RAW DATA START
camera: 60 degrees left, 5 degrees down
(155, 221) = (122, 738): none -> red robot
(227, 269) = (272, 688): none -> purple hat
RAW DATA END
RAW DATA START
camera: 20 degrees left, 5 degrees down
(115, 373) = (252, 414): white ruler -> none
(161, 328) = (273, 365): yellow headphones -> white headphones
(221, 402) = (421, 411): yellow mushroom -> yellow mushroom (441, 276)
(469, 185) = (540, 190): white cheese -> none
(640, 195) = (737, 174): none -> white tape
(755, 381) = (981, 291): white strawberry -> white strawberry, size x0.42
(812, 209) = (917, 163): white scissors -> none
RAW DATA END
TASK DETAILS:
Could you return exactly the stretch of the data above that starts at the line with "(115, 373) = (252, 414): white ruler -> none" and ends at the line with "(812, 209) = (917, 163): white", both lines included?

ANSWER FOR THIS EXERCISE:
(115, 373) = (252, 414): white ruler -> none
(161, 328) = (273, 365): yellow headphones -> white headphones
(221, 402) = (421, 411): yellow mushroom -> yellow mushroom (441, 276)
(469, 185) = (540, 190): white cheese -> none
(640, 195) = (737, 174): none -> white tape
(755, 381) = (981, 291): white strawberry -> white strawberry, size x0.42
(812, 209) = (917, 163): white scissors -> none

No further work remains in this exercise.